**PROBLEM TO SOLVE**
Below is the data. Give it again, complete and exact.

_ _ _ _

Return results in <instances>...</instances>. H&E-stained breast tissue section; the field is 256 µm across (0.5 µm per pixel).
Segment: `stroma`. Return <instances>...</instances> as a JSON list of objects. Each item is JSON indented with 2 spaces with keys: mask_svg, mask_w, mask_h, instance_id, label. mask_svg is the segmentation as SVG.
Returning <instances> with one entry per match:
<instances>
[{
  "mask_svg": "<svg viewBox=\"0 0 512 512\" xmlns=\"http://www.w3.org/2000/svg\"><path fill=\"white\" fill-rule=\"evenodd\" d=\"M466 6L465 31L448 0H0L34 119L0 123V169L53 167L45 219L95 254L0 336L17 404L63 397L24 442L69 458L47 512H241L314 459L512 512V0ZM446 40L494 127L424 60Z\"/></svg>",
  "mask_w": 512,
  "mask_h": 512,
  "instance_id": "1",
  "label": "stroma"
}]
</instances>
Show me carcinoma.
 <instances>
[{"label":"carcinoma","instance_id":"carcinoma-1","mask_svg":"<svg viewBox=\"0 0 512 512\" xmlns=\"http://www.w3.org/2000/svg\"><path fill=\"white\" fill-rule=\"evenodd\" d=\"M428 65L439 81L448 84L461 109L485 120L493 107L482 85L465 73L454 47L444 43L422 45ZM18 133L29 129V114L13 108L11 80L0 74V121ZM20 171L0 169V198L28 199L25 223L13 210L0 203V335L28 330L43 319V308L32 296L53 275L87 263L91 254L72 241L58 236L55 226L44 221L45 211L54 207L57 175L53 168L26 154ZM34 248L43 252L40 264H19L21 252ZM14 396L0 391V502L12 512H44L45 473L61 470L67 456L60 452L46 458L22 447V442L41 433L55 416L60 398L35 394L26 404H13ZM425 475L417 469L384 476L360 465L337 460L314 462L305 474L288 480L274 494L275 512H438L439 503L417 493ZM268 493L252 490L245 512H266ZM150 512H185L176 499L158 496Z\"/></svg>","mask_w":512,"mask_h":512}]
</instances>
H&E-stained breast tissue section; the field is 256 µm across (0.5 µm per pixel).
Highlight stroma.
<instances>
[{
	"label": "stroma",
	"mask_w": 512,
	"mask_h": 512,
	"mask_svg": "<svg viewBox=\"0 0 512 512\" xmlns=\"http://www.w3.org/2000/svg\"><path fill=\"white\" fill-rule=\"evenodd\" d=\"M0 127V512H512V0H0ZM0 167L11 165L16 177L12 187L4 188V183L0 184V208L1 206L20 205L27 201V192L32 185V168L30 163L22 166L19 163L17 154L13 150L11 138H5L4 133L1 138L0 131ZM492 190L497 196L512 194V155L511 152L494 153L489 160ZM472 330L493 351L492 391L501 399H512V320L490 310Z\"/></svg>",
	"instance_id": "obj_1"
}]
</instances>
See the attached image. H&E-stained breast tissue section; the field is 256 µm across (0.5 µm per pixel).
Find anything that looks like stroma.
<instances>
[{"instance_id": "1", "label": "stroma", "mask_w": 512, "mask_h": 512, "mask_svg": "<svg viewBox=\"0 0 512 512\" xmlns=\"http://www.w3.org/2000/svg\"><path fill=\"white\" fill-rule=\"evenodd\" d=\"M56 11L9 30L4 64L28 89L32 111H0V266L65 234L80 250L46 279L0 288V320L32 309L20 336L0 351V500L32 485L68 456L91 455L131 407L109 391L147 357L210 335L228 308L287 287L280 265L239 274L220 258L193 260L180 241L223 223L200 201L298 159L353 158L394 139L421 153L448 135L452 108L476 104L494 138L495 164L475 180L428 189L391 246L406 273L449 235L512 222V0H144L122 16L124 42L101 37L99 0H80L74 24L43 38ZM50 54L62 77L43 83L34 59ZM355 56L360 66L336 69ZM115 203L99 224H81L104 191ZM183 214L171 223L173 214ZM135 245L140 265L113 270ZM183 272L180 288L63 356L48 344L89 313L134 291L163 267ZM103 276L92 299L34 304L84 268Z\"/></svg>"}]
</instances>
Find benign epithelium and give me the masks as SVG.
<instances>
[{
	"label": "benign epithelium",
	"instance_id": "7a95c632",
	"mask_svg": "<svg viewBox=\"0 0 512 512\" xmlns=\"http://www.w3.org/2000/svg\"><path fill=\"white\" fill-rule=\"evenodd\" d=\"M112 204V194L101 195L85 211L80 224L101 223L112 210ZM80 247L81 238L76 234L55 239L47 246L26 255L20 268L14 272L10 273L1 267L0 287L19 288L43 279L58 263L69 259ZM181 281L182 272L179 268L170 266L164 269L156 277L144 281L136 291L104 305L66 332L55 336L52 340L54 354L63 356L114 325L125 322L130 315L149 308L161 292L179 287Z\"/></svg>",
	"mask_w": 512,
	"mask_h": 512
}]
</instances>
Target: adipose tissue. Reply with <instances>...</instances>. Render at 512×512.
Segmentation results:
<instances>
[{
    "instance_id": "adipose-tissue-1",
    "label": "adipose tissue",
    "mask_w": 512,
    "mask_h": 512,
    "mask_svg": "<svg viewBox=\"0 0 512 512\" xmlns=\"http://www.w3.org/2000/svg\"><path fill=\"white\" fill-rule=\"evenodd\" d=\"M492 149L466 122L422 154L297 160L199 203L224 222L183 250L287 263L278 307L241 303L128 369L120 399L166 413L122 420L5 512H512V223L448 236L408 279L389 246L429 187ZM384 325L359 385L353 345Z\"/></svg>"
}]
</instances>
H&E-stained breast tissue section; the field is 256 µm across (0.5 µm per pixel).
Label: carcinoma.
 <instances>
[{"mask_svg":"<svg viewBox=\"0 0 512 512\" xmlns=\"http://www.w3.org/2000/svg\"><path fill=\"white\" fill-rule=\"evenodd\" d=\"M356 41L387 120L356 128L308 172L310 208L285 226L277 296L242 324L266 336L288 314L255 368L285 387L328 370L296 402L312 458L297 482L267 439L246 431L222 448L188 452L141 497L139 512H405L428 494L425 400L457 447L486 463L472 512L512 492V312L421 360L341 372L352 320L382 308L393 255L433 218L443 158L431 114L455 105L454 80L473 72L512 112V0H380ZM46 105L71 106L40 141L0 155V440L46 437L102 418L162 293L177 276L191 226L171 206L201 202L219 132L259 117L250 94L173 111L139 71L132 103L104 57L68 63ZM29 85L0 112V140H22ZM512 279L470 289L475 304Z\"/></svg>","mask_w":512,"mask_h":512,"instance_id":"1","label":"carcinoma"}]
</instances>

_ _ _ _

**CORRECT OUTPUT**
Return results in <instances>...</instances>. H&E-stained breast tissue section; the field is 256 µm across (0.5 µm per pixel).
Segment: `stroma`. Return <instances>...</instances> as a JSON list of objects. Each item is JSON indented with 2 spaces with keys: mask_svg, mask_w, mask_h, instance_id, label. mask_svg is the segmentation as SVG.
Returning <instances> with one entry per match:
<instances>
[{
  "mask_svg": "<svg viewBox=\"0 0 512 512\" xmlns=\"http://www.w3.org/2000/svg\"><path fill=\"white\" fill-rule=\"evenodd\" d=\"M466 6L465 31L448 0H0L34 119L0 123V169L53 167L45 219L95 254L0 336L17 404L63 397L24 442L69 458L47 512H241L314 459L512 512V0ZM446 40L494 127L424 60Z\"/></svg>",
  "mask_w": 512,
  "mask_h": 512,
  "instance_id": "1",
  "label": "stroma"
}]
</instances>
Show me carcinoma.
 <instances>
[{"label":"carcinoma","instance_id":"carcinoma-1","mask_svg":"<svg viewBox=\"0 0 512 512\" xmlns=\"http://www.w3.org/2000/svg\"><path fill=\"white\" fill-rule=\"evenodd\" d=\"M428 65L439 81L448 84L461 109L485 120L493 107L482 85L465 73L454 47L444 43L422 45ZM18 133L29 129V114L13 108L11 80L0 74V121ZM20 171L0 169V198L28 199L25 223L13 210L0 203V335L28 330L43 319V308L32 296L53 275L87 263L91 254L72 241L58 236L55 226L44 221L45 211L54 207L57 175L53 168L26 154ZM34 248L43 252L40 264H19L21 252ZM14 396L0 391V502L12 512H44L45 473L61 470L67 456L60 452L46 458L22 447V442L41 433L55 416L60 398L35 394L26 404H13ZM425 475L417 469L384 476L360 465L337 460L314 462L305 474L288 480L274 494L275 512H438L439 503L417 493ZM268 493L252 490L245 512H266ZM150 512H185L176 499L158 496Z\"/></svg>","mask_w":512,"mask_h":512}]
</instances>
H&E-stained breast tissue section; the field is 256 µm across (0.5 µm per pixel).
Highlight stroma.
<instances>
[{
	"label": "stroma",
	"mask_w": 512,
	"mask_h": 512,
	"mask_svg": "<svg viewBox=\"0 0 512 512\" xmlns=\"http://www.w3.org/2000/svg\"><path fill=\"white\" fill-rule=\"evenodd\" d=\"M0 127V512H512V0H0ZM0 167L11 165L16 177L12 187L4 188V183L0 184V208L1 206L20 205L27 201V192L32 185V168L30 163L22 166L19 163L17 154L13 150L11 138H5L4 133L1 138L0 131ZM492 190L497 196L512 194V155L511 152L494 153L489 160ZM472 330L493 351L492 391L501 399H512V320L490 310Z\"/></svg>",
	"instance_id": "obj_1"
}]
</instances>
See the attached image. H&E-stained breast tissue section; the field is 256 µm across (0.5 µm per pixel).
Find anything that looks like stroma.
<instances>
[{"instance_id": "1", "label": "stroma", "mask_w": 512, "mask_h": 512, "mask_svg": "<svg viewBox=\"0 0 512 512\" xmlns=\"http://www.w3.org/2000/svg\"><path fill=\"white\" fill-rule=\"evenodd\" d=\"M56 11L9 30L4 64L28 89L32 111H0V266L65 234L80 250L46 279L0 288V320L32 309L20 336L0 351V500L32 485L68 456L91 455L131 407L109 391L147 357L210 335L228 308L287 287L280 265L239 274L220 258L193 260L180 241L223 223L200 201L298 159L353 158L394 139L421 153L448 135L452 108L476 104L494 138L495 164L475 180L428 189L391 246L406 273L449 235L512 222V0H144L122 16L124 42L101 37L99 0H80L74 24L43 38ZM50 54L62 77L43 83L34 59ZM355 56L360 66L336 69ZM115 203L99 224H81L104 191ZM183 214L171 223L173 214ZM135 245L140 265L113 270ZM183 272L180 288L63 356L48 344L89 313L134 291L163 267ZM103 276L92 299L34 304L84 268Z\"/></svg>"}]
</instances>
Find benign epithelium and give me the masks as SVG.
<instances>
[{
	"label": "benign epithelium",
	"instance_id": "7a95c632",
	"mask_svg": "<svg viewBox=\"0 0 512 512\" xmlns=\"http://www.w3.org/2000/svg\"><path fill=\"white\" fill-rule=\"evenodd\" d=\"M112 204V194L101 195L85 211L80 224L101 223L112 210ZM80 247L81 238L76 234L55 239L47 246L26 255L20 268L14 272L10 273L1 267L0 287L19 288L43 279L58 263L69 259ZM181 281L182 272L179 268L170 266L164 269L156 277L144 281L136 291L104 305L66 332L55 336L52 340L54 354L63 356L114 325L125 322L130 315L149 308L161 292L179 287Z\"/></svg>",
	"mask_w": 512,
	"mask_h": 512
}]
</instances>
Target: adipose tissue. Reply with <instances>...</instances>. Render at 512×512.
Segmentation results:
<instances>
[{
    "instance_id": "adipose-tissue-1",
    "label": "adipose tissue",
    "mask_w": 512,
    "mask_h": 512,
    "mask_svg": "<svg viewBox=\"0 0 512 512\" xmlns=\"http://www.w3.org/2000/svg\"><path fill=\"white\" fill-rule=\"evenodd\" d=\"M492 149L466 122L422 154L297 160L199 203L224 222L183 250L287 263L278 307L241 303L128 369L120 399L166 413L122 420L5 512H512V223L448 236L408 279L389 246L429 187ZM384 325L359 385L353 345Z\"/></svg>"
}]
</instances>
H&E-stained breast tissue section; the field is 256 µm across (0.5 µm per pixel).
Label: carcinoma.
 <instances>
[{"mask_svg":"<svg viewBox=\"0 0 512 512\" xmlns=\"http://www.w3.org/2000/svg\"><path fill=\"white\" fill-rule=\"evenodd\" d=\"M356 41L387 120L356 128L308 172L310 208L285 226L277 296L242 324L266 336L288 314L255 368L285 387L328 370L296 402L312 458L297 482L267 439L246 431L222 448L188 452L141 497L139 512H405L428 494L425 400L457 447L486 463L472 512L512 492V312L421 360L341 372L352 320L382 308L393 255L433 218L443 158L431 114L455 105L454 80L473 72L512 112V0H380ZM46 105L71 106L40 141L0 155V440L46 437L102 418L162 293L177 276L191 226L171 206L201 202L219 132L259 117L250 94L173 111L139 71L132 103L104 57L68 63ZM29 85L0 112V140H22ZM512 279L470 289L475 304Z\"/></svg>","mask_w":512,"mask_h":512,"instance_id":"1","label":"carcinoma"}]
</instances>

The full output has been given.